Records excerpted from a collection

■ ■ ■ ■ ■ ■ ■

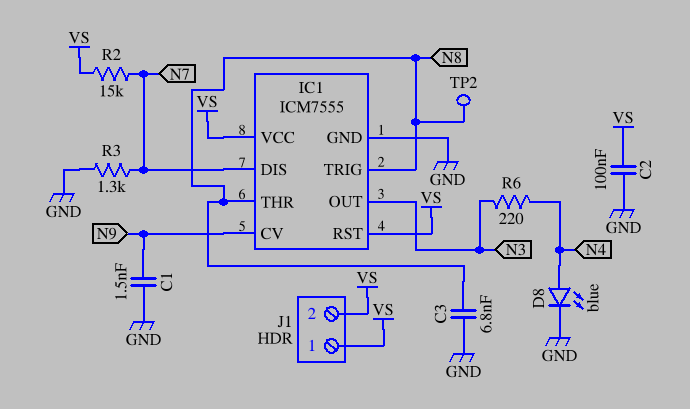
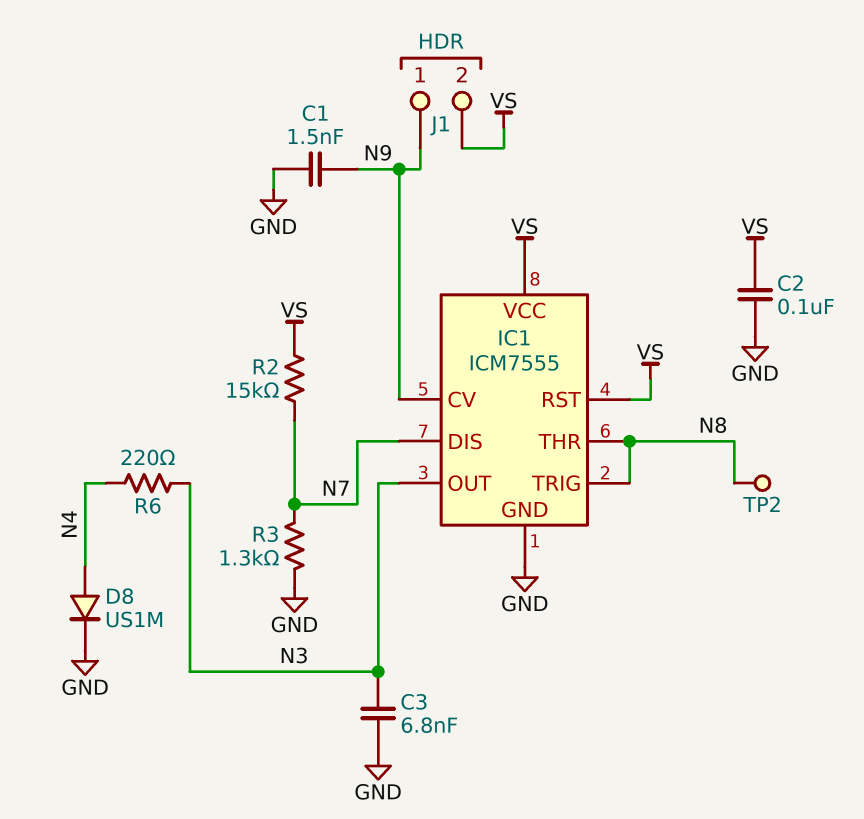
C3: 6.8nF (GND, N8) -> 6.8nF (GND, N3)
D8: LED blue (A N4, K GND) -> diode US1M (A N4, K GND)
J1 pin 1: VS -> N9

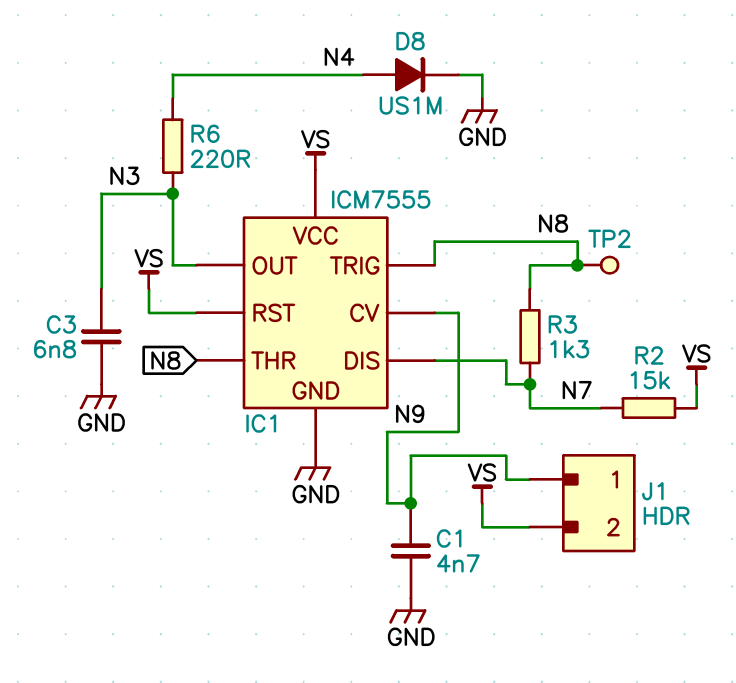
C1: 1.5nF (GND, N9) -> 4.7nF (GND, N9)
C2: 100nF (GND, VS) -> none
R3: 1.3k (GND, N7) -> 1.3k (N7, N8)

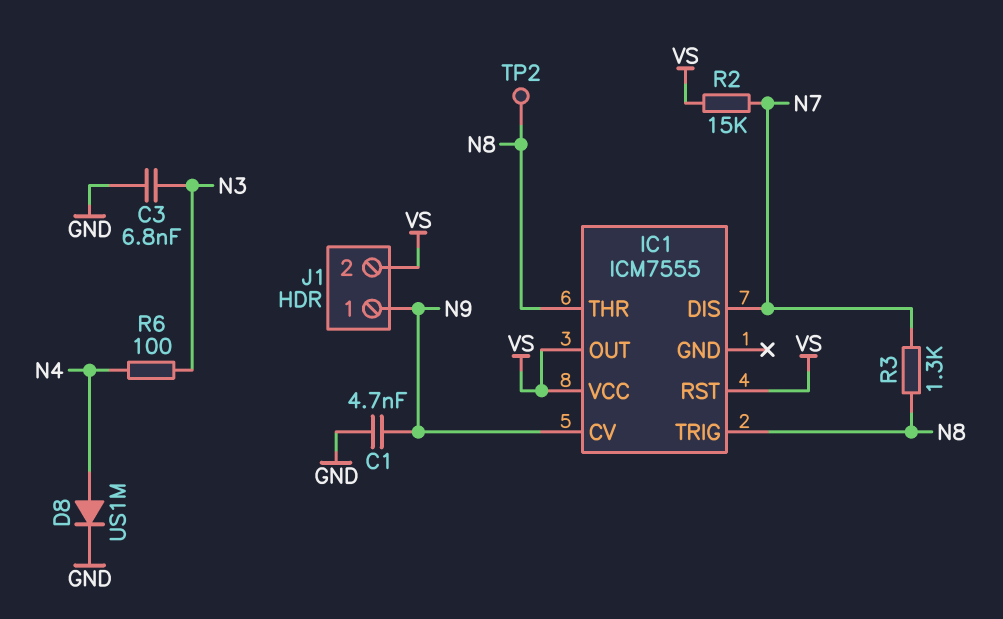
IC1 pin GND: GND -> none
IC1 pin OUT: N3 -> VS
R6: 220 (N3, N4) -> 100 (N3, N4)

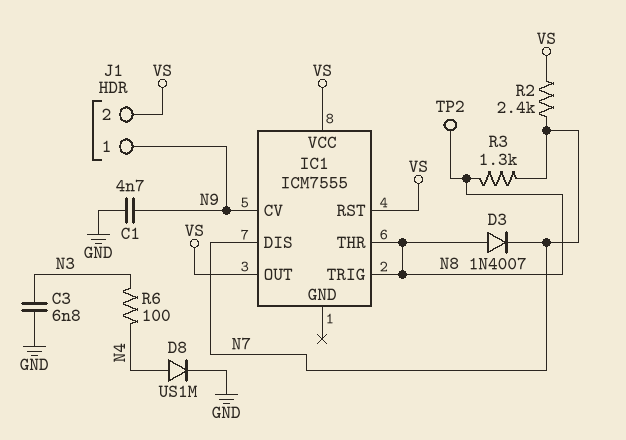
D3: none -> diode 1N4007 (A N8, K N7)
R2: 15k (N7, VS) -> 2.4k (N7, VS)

■ ■ ■ ■ ■ ■ ■

Transcribe every record above exactly as written, leaving out any pictures.

C3: 6.8nF (GND, N8) -> 6.8nF (GND, N3)
D8: LED blue (A N4, K GND) -> diode US1M (A N4, K GND)
J1 pin 1: VS -> N9

C1: 1.5nF (GND, N9) -> 4.7nF (GND, N9)
C2: 100nF (GND, VS) -> none
R3: 1.3k (GND, N7) -> 1.3k (N7, N8)

IC1 pin GND: GND -> none
IC1 pin OUT: N3 -> VS
R6: 220 (N3, N4) -> 100 (N3, N4)

D3: none -> diode 1N4007 (A N8, K N7)
R2: 15k (N7, VS) -> 2.4k (N7, VS)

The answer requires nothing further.